**RECORDS PROVIDED**
******************************
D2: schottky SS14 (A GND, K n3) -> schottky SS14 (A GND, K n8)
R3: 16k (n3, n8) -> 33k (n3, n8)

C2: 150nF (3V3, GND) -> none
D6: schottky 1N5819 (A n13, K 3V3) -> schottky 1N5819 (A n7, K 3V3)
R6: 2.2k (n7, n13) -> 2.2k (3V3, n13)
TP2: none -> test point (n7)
******************************
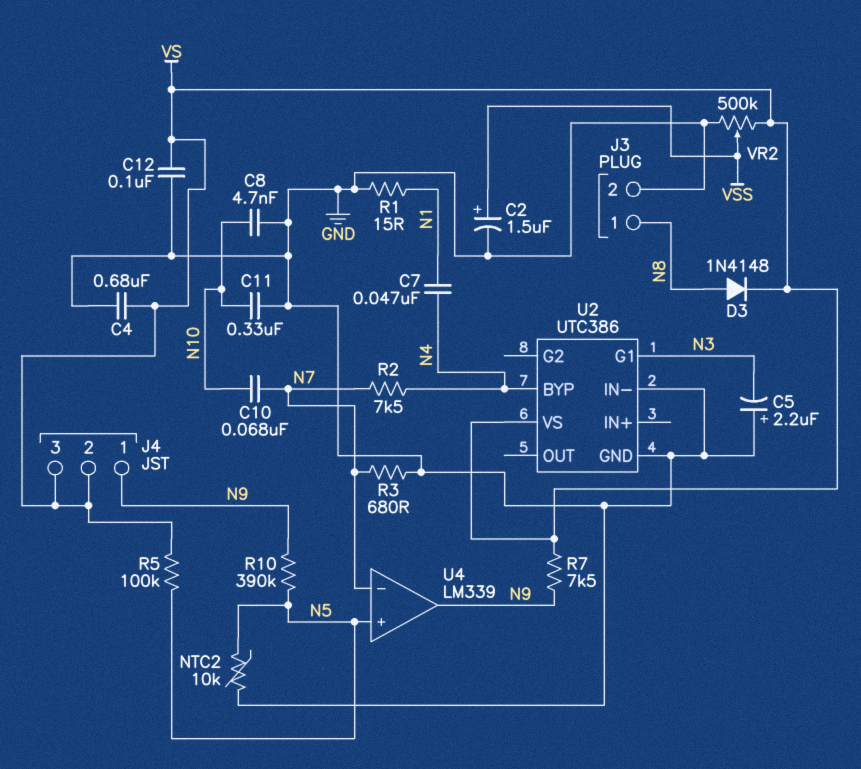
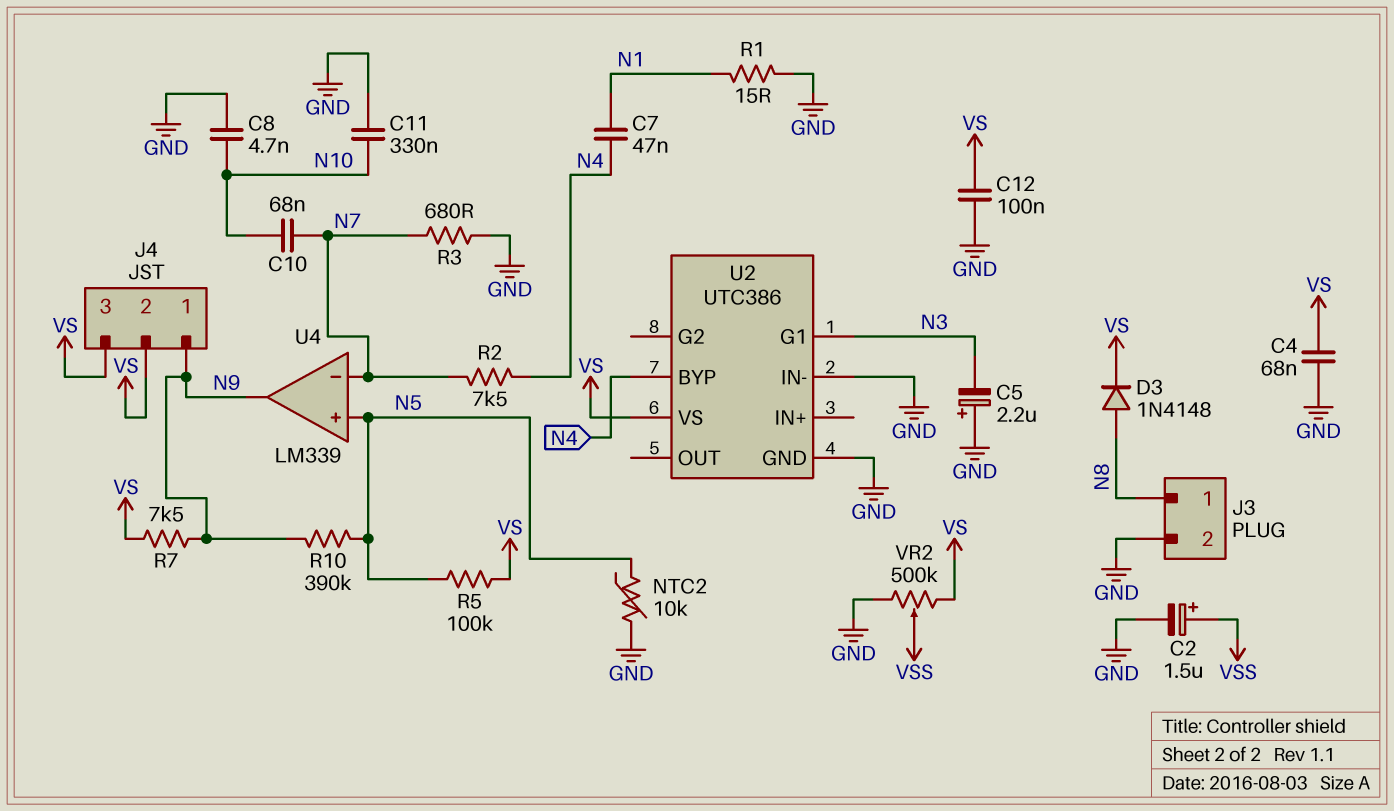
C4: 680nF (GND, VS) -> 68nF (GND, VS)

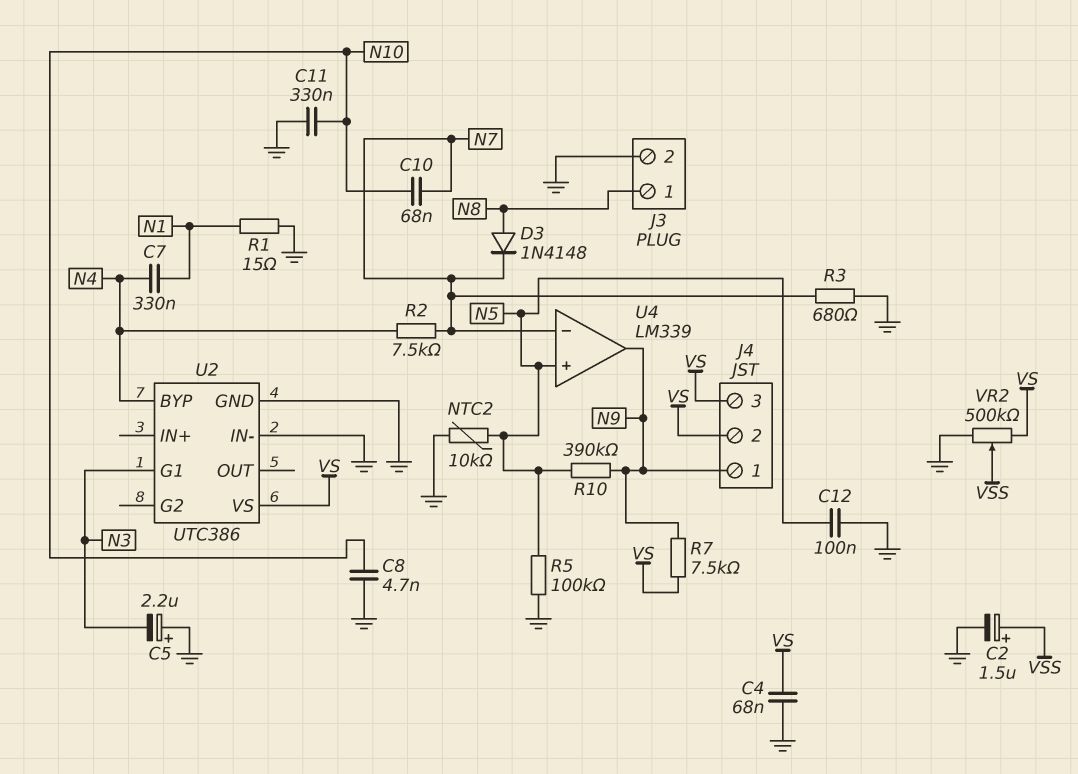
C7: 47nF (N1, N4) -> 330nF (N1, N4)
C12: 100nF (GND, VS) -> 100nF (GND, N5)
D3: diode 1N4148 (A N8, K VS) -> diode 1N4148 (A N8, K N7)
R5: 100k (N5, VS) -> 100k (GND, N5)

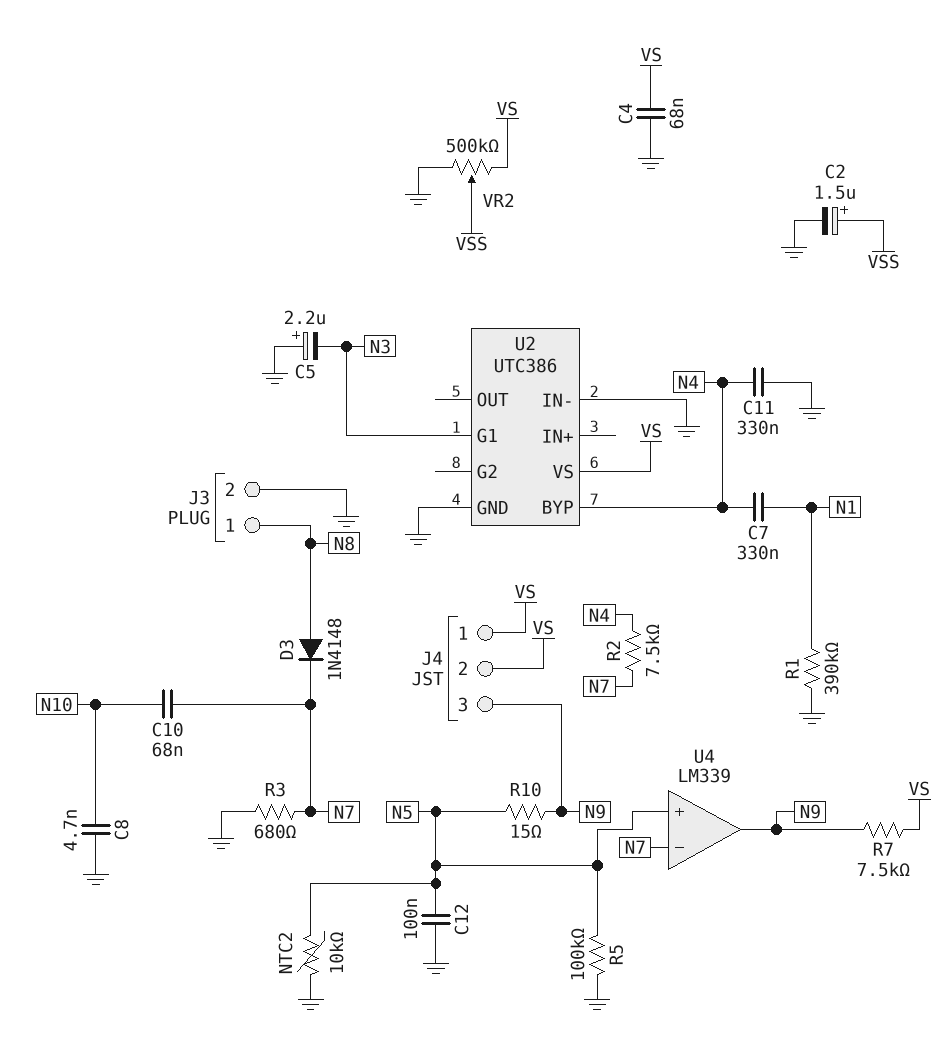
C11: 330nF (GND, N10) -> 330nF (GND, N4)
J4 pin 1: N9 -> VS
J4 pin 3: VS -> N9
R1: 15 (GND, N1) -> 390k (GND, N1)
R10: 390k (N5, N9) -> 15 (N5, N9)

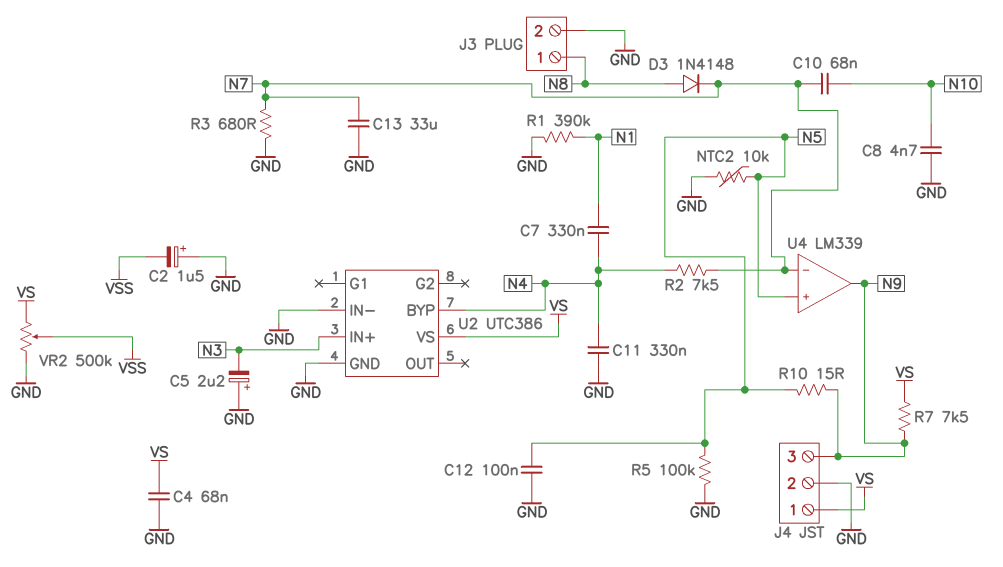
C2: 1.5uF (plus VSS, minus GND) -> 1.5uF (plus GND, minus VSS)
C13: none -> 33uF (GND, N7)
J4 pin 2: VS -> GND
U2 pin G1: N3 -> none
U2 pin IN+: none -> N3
******************************
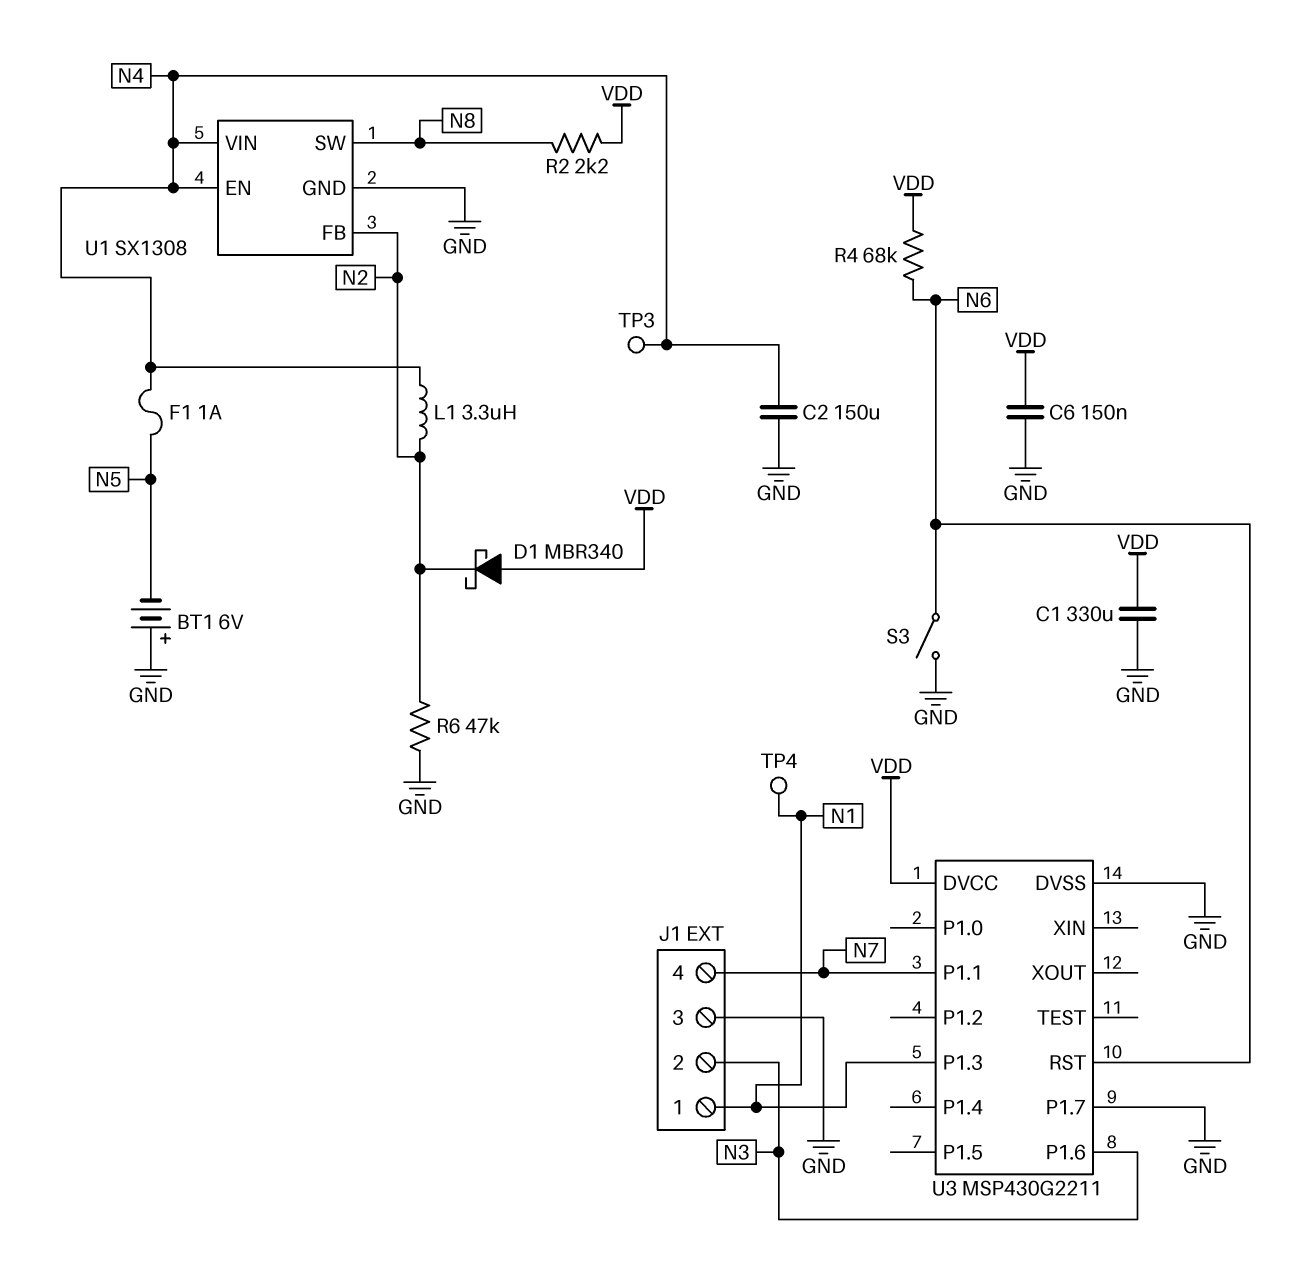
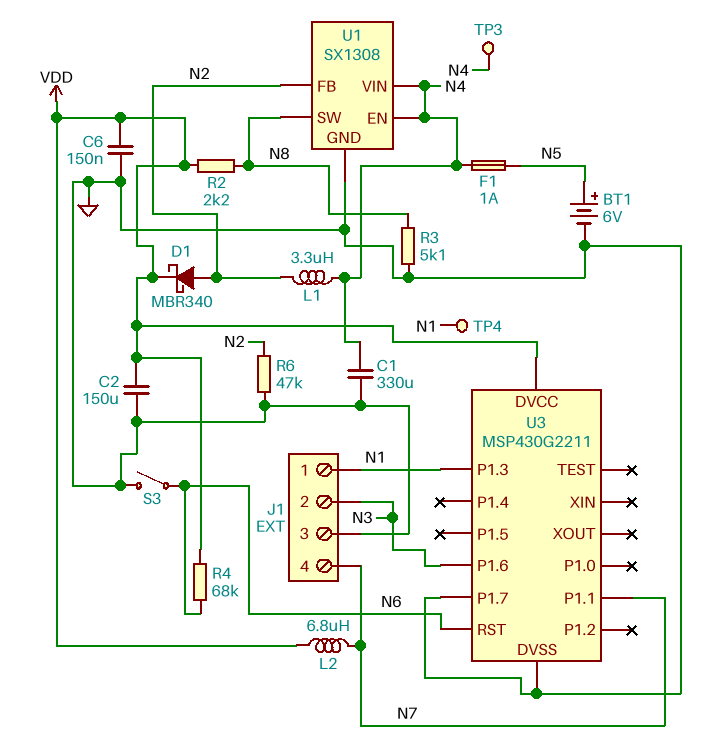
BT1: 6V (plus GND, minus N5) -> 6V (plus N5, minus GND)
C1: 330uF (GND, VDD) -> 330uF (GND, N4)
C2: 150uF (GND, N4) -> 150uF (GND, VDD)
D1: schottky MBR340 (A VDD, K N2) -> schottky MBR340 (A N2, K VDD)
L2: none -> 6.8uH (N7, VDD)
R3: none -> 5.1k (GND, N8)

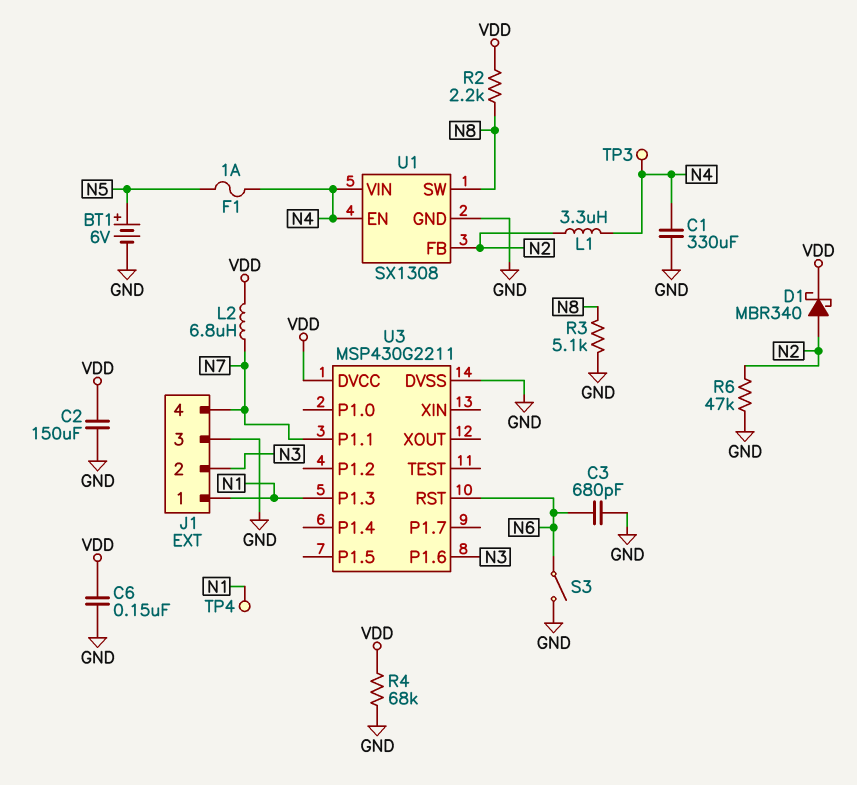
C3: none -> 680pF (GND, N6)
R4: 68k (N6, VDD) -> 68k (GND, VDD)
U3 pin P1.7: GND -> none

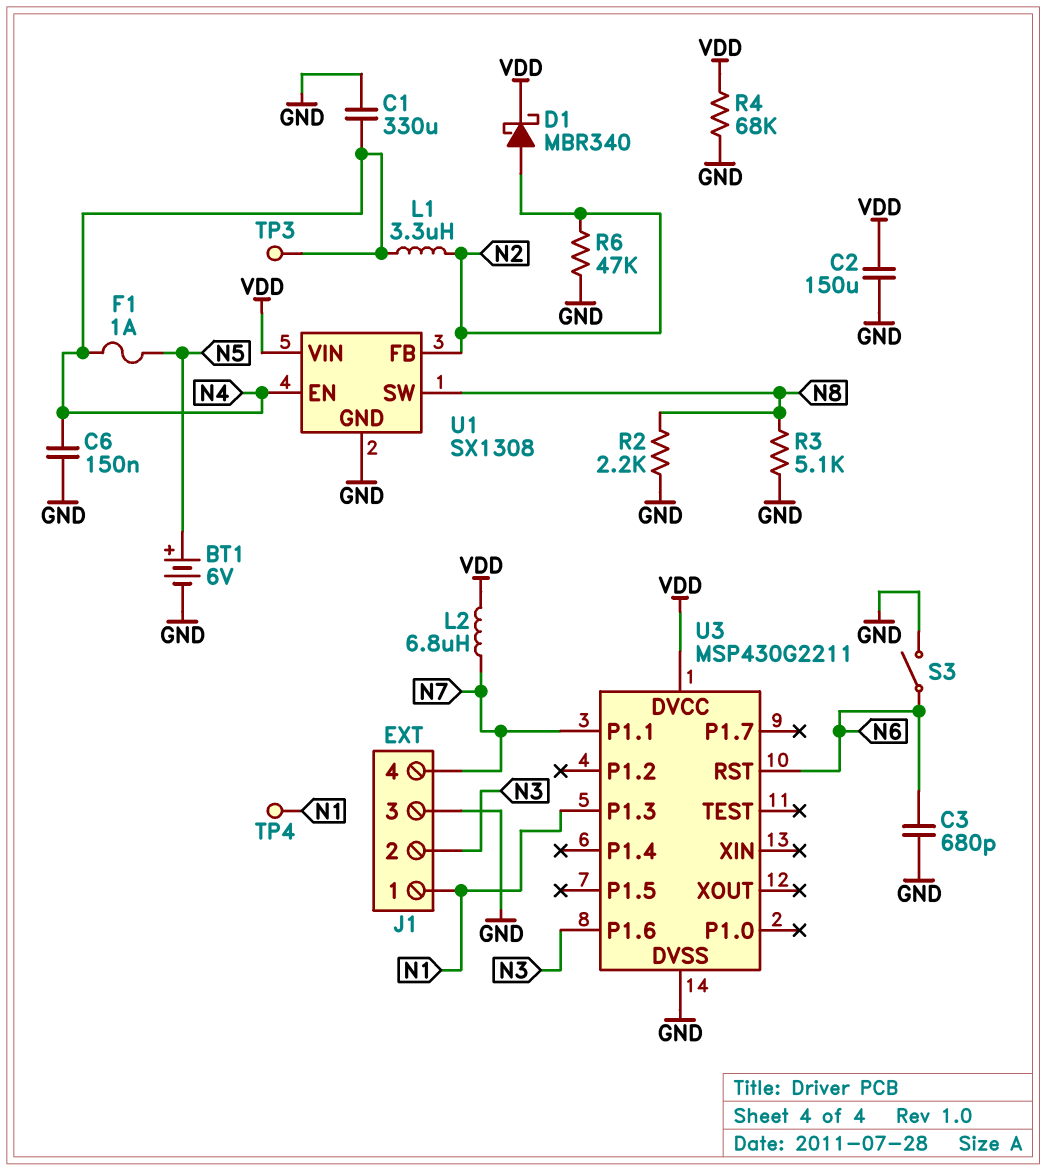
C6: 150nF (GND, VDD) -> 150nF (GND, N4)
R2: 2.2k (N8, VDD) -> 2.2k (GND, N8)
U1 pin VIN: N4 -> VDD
******************************
**INSTRUCTIONS FOR THE TASK**
If a line of the data above contains "plus", copy it out.

**SOLUTION FOR THIS TASK**
C2: 1.5uF (plus VSS, minus GND) -> 1.5uF (plus GND, minus VSS)
BT1: 6V (plus GND, minus N5) -> 6V (plus N5, minus GND)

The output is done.